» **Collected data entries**
# # # # #

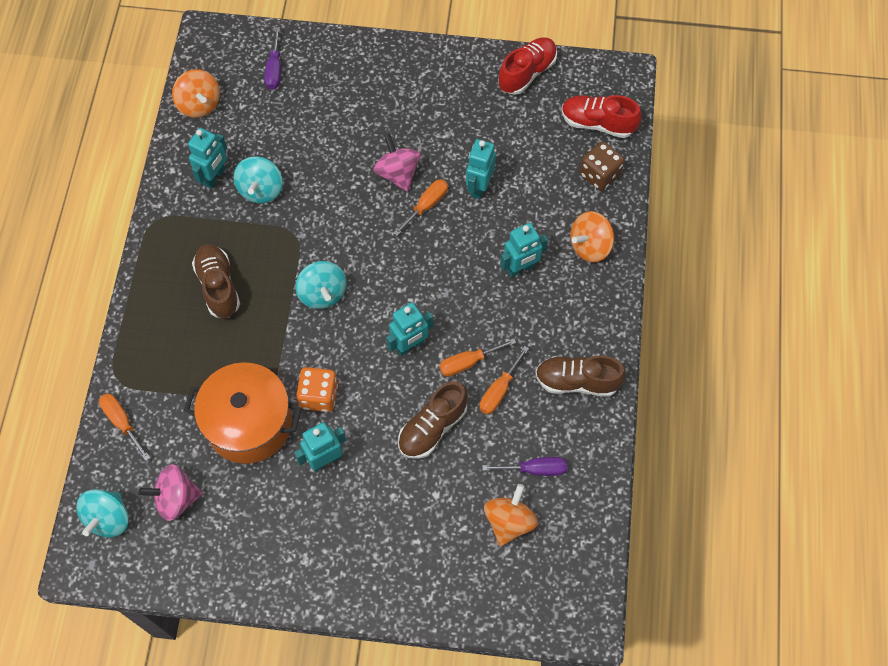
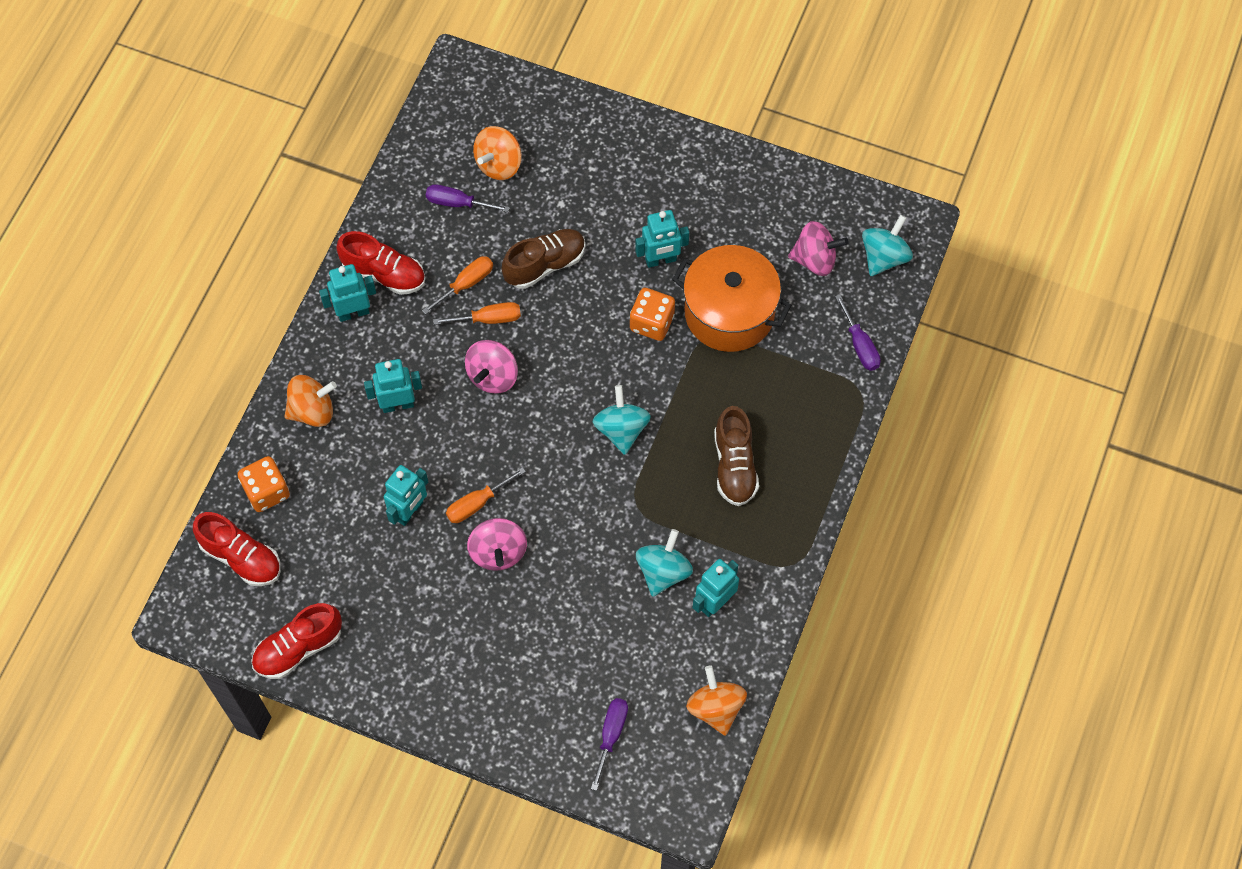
camera: 165 degrees left, 0 degrees up
(122, 422) = (860, 345): orange screwdriver -> purple screwdriver
(410, 345) = (543, 351): turquoise robot -> turquoise robot (353, 312)
(447, 312) = (493, 376): none -> pink spinning top
(577, 381) = (384, 274): brown shoe -> red shoe
(599, 175) = (266, 491): brown dice -> orange dice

# # # # #

» **Requirement**
Your reply is the full set of entries reproduced exactly, with images omitted.

» **Task output**
camera: 165 degrees left, 0 degrees up
(122, 422) = (860, 345): orange screwdriver -> purple screwdriver
(410, 345) = (543, 351): turquoise robot -> turquoise robot (353, 312)
(447, 312) = (493, 376): none -> pink spinning top
(577, 381) = (384, 274): brown shoe -> red shoe
(599, 175) = (266, 491): brown dice -> orange dice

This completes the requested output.